#### [Your goal]
Put every line of the rows below into a JSON list of strings, one string per line, skipping blank lines. Leave the pictures out.

#### [Records supplied]
━━━━━━━━

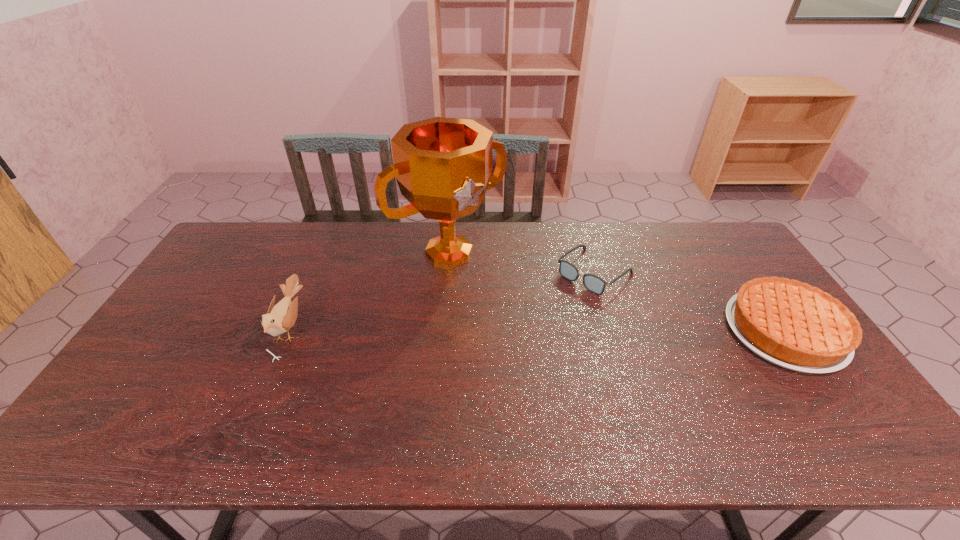
You are a GUI agent. You are given a task and a screenshot of the screen. Output one action in this format:
    pyautogui.click(x=<x>, y=<y>)
    Task: Click on the free space between the spectacles and the pie
    
    Given the screenshot: What is the action you would take?
    pyautogui.click(x=690, y=301)

In order to click on vacant space in between the third object from right to left and the pie in this screenshot , I will do `click(617, 291)`.

The width and height of the screenshot is (960, 540). I want to click on vacant area that lies between the shortest object and the rightmost object, so click(690, 301).

This screenshot has height=540, width=960. What are the coordinates of `vacant point located between the pie and the third shortest object` in the screenshot? It's located at (537, 329).

Locate an element on the screen. This screenshot has height=540, width=960. vacant point located between the shortest object and the second object from left to right is located at coordinates (522, 261).

The image size is (960, 540). I want to click on free point between the third shortest object and the second object from left to right, so click(x=370, y=289).

Identify which object is located as the third nearest to the rightmost object. Please provide its 2D coordinates. Your answer should be formatted as a tuple, i.e. [(x, y)], where the tuple contains the x and y coordinates of a point satisfying the conditions above.

[(280, 318)]

Image resolution: width=960 pixels, height=540 pixels. I want to click on object that can be found as the second closest to the tallest object, so click(x=280, y=318).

━━━━━━━━

#### [Solved problem]
[
  "You are a GUI agent. You are given a task and a screenshot of the screen. Output one action in this format:",
  "    pyautogui.click(x=<x>, y=<y>)",
  "    Task: Click on the free space between the spectacles and the pie",
  "    Given the screenshot: What is the action you would take?",
  "    pyautogui.click(x=690, y=301)",
  "In order to click on vacant space in between the third object from right to left and the pie in this screenshot , I will do `click(617, 291)`.",
  "The width and height of the screenshot is (960, 540). I want to click on vacant area that lies between the shortest object and the rightmost object, so click(690, 301).",
  "This screenshot has height=540, width=960. What are the coordinates of `vacant point located between the pie and the third shortest object` in the screenshot? It's located at (537, 329).",
  "Locate an element on the screen. This screenshot has height=540, width=960. vacant point located between the shortest object and the second object from left to right is located at coordinates (522, 261).",
  "The image size is (960, 540). I want to click on free point between the third shortest object and the second object from left to right, so click(x=370, y=289).",
  "Identify which object is located as the third nearest to the rightmost object. Please provide its 2D coordinates. Your answer should be formatted as a tuple, i.e. [(x, y)], where the tuple contains the x and y coordinates of a point satisfying the conditions above.",
  "[(280, 318)]",
  "Image resolution: width=960 pixels, height=540 pixels. I want to click on object that can be found as the second closest to the tallest object, so click(x=280, y=318)."
]